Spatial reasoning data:
==================================================
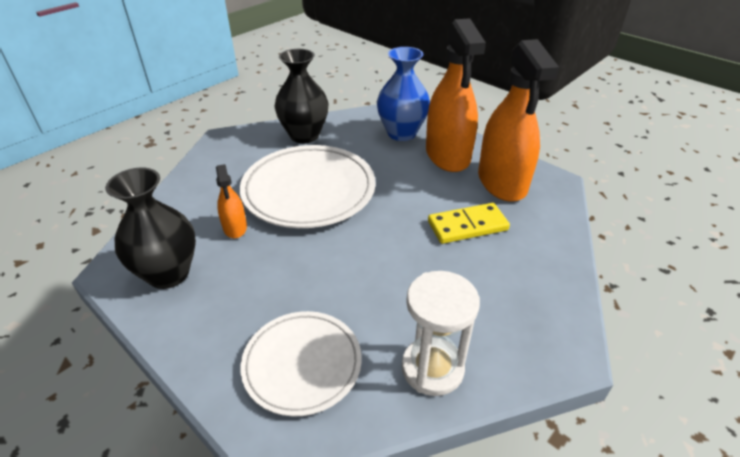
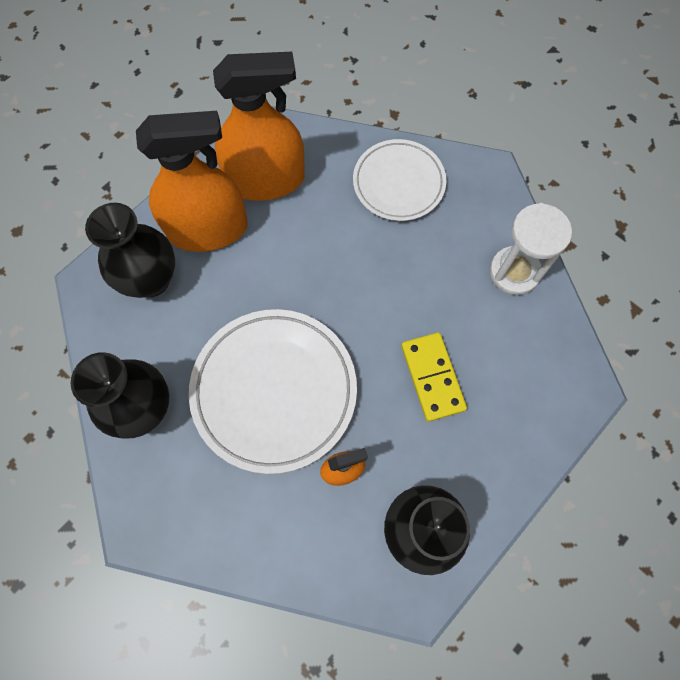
camera: 90 degrees left, 30 degrees up
(302, 364) = (520, 375): white plate -> white plate (398, 183)
(401, 133) = (151, 279): blue vase -> black vase
(467, 226) = (339, 224): yellow domino -> yellow domino (432, 377)

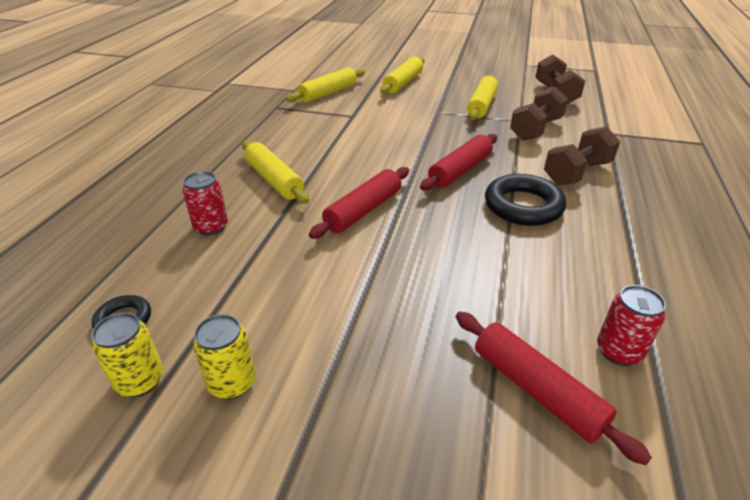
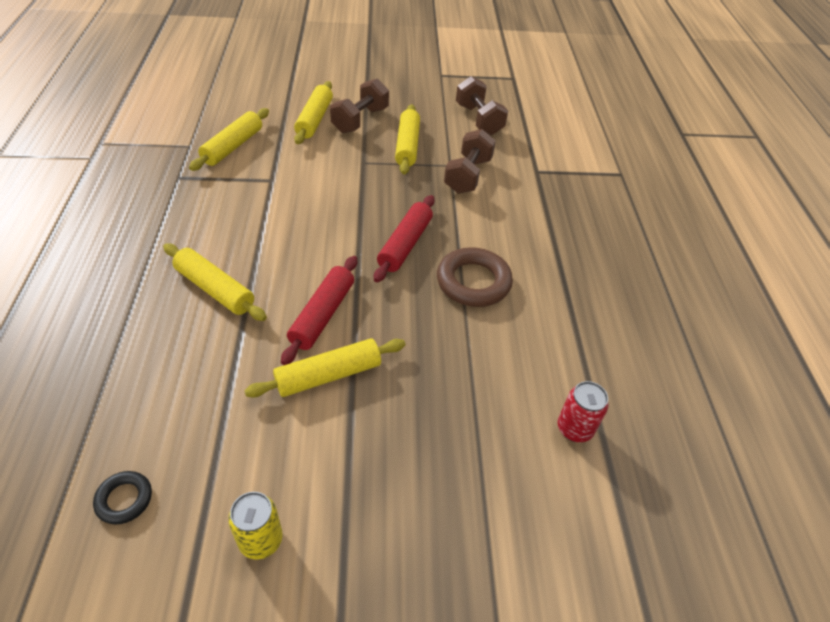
camera: 20 degrees left, 10 degrees up
(140, 381) = (172, 560): yellow can -> none
(211, 227) = (169, 366): red can -> none
(353, 257) = (328, 375): none -> yellow rolling pin
(523, 206) = (473, 282): black ring -> brown ring
(536, 390) = (517, 481): red rolling pin -> none
(577, 173) = (515, 231): brown dumbbell -> brown dumbbell (360, 120)

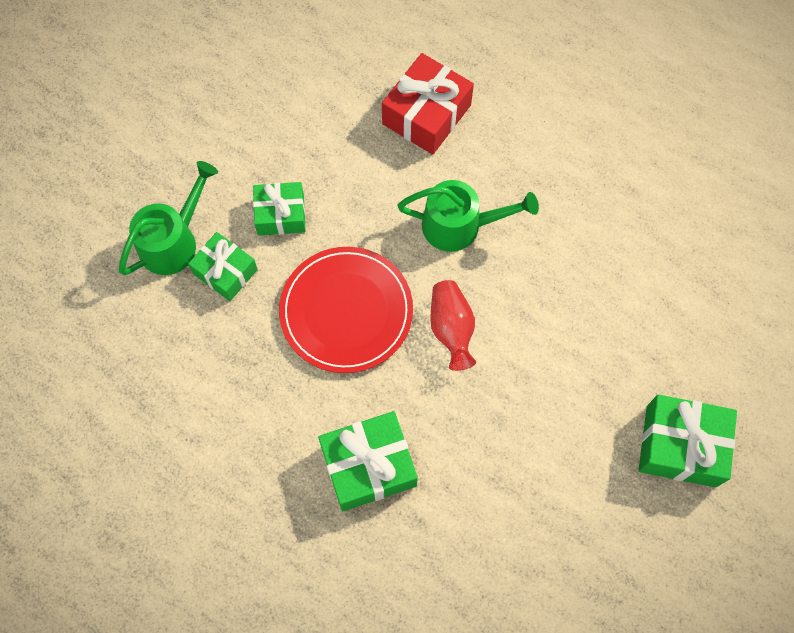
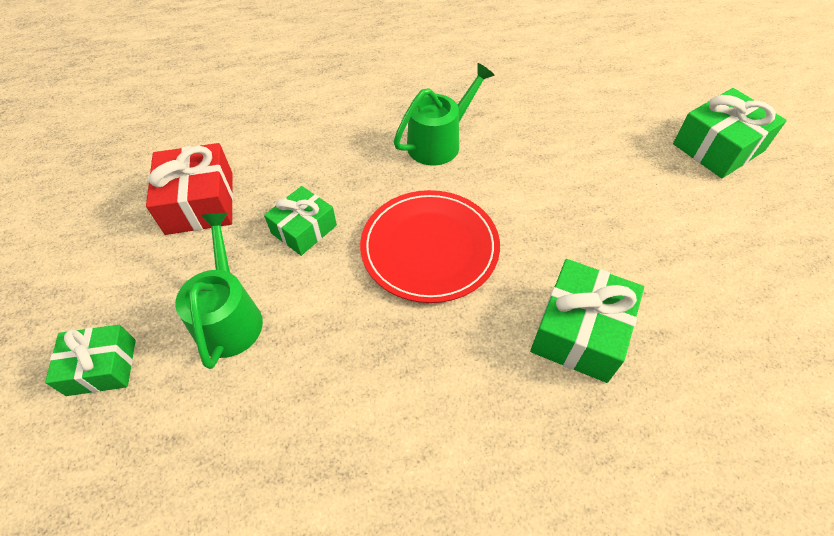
camera: 45 degrees left, 15 degrees down
(225, 272) = (302, 301): green gift -> green gift (102, 367)
(426, 114) = (340, 105): red gift -> red gift (200, 202)
(451, 329) = (512, 199): red vase -> none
==================================================
> _Problem statement_: Without the pictures, set down every entry exactly.

> _Written response_:
camera: 90 degrees left, 30 degrees up
(302, 364) = (520, 375): white plate -> white plate (398, 183)
(401, 133) = (151, 279): blue vase -> black vase
(467, 226) = (339, 224): yellow domino -> yellow domino (432, 377)

camera: 20 degrees left, 10 degrees up
(140, 381) = (172, 560): yellow can -> none
(211, 227) = (169, 366): red can -> none
(353, 257) = (328, 375): none -> yellow rolling pin
(523, 206) = (473, 282): black ring -> brown ring
(536, 390) = (517, 481): red rolling pin -> none
(577, 173) = (515, 231): brown dumbbell -> brown dumbbell (360, 120)

camera: 45 degrees left, 15 degrees down
(225, 272) = (302, 301): green gift -> green gift (102, 367)
(426, 114) = (340, 105): red gift -> red gift (200, 202)
(451, 329) = (512, 199): red vase -> none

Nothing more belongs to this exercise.